What to produce:
In the copy, keep every line below as it is and leave out the pictures.

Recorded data

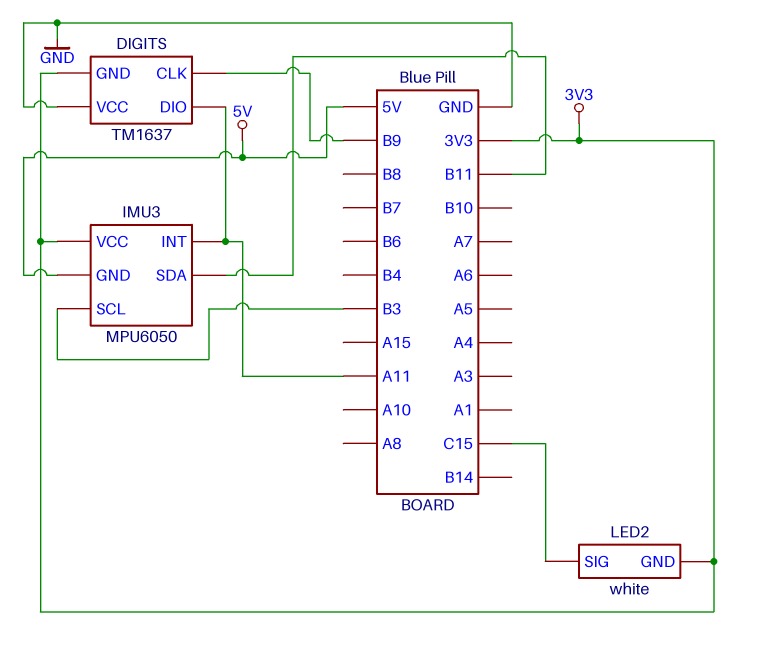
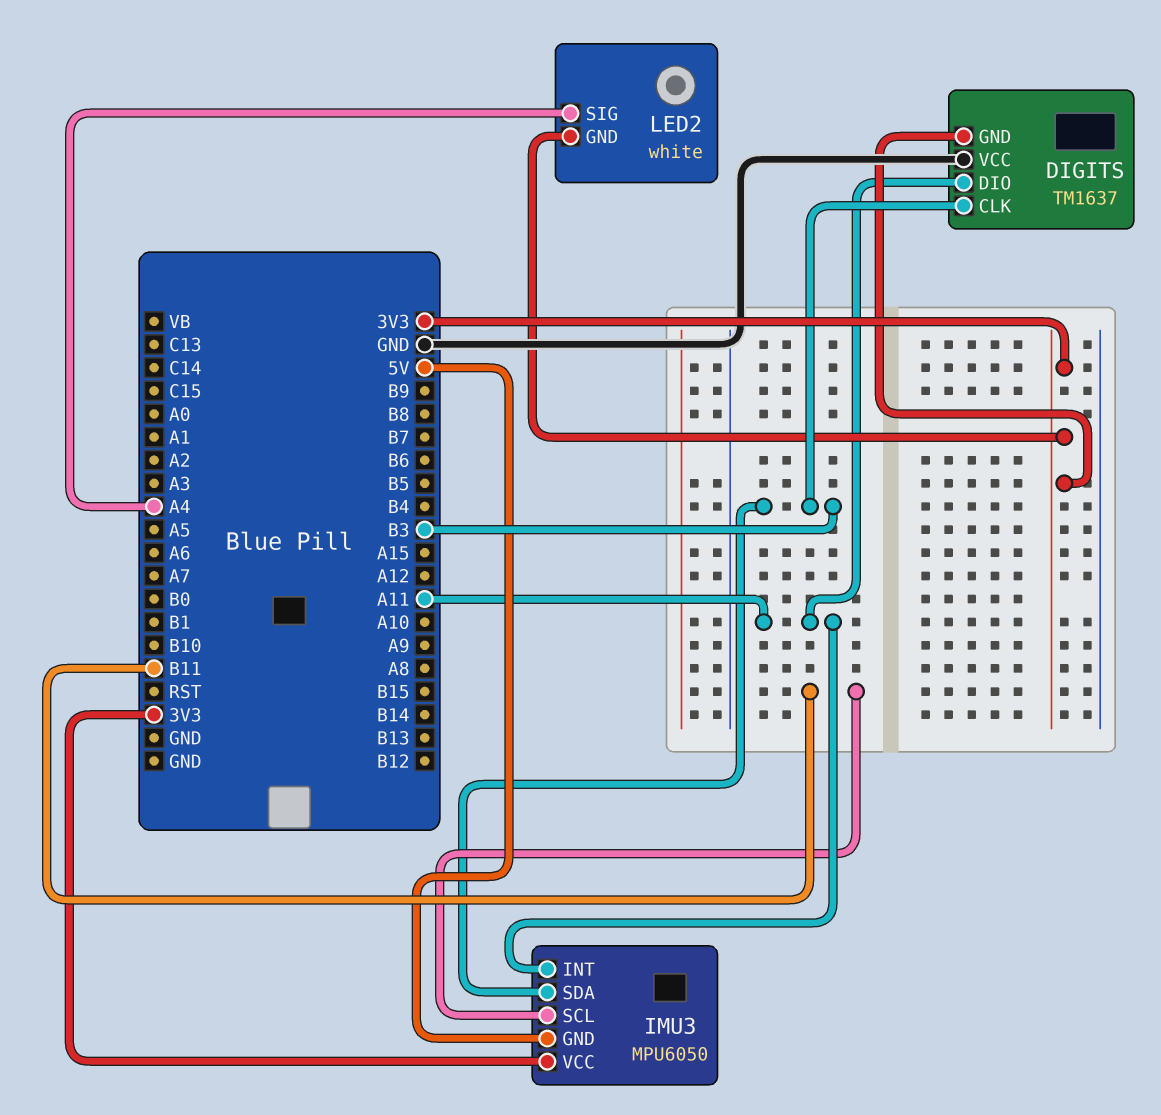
DIGITS pin CLK: B9 -> B3
IMU3 pin SCL: B3 -> B11
IMU3 pin SDA: B11 -> B3
LED2 pin SIG: C15 -> A4

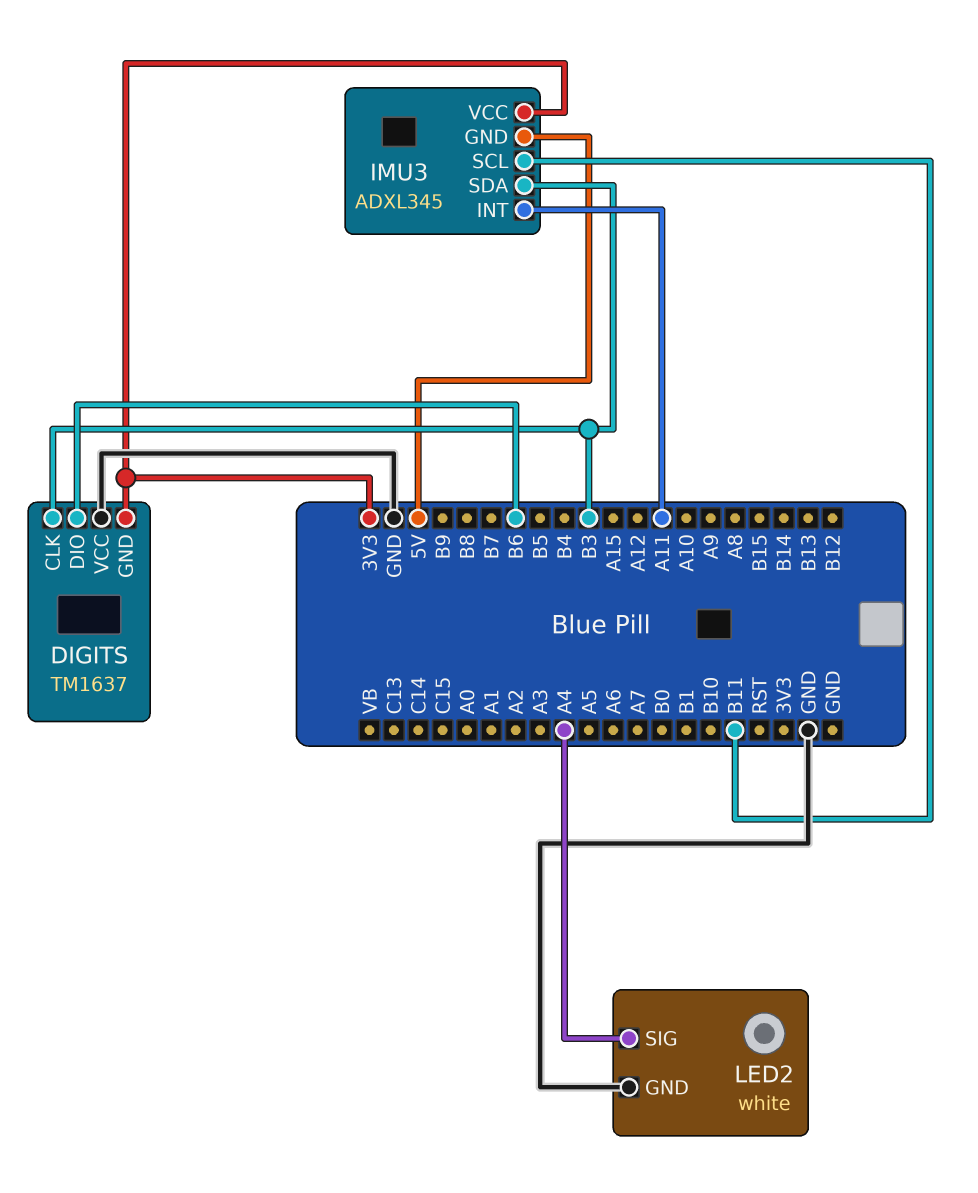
DIGITS pin DIO: A11 -> B6
IMU3: MPU6050 -> ADXL345
LED2 pin GND: 3V3 -> GND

Solution to the exercise:
DIGITS pin CLK: B9 -> B3
IMU3 pin SCL: B3 -> B11
IMU3 pin SDA: B11 -> B3
LED2 pin SIG: C15 -> A4

DIGITS pin DIO: A11 -> B6
IMU3: MPU6050 -> ADXL345
LED2 pin GND: 3V3 -> GND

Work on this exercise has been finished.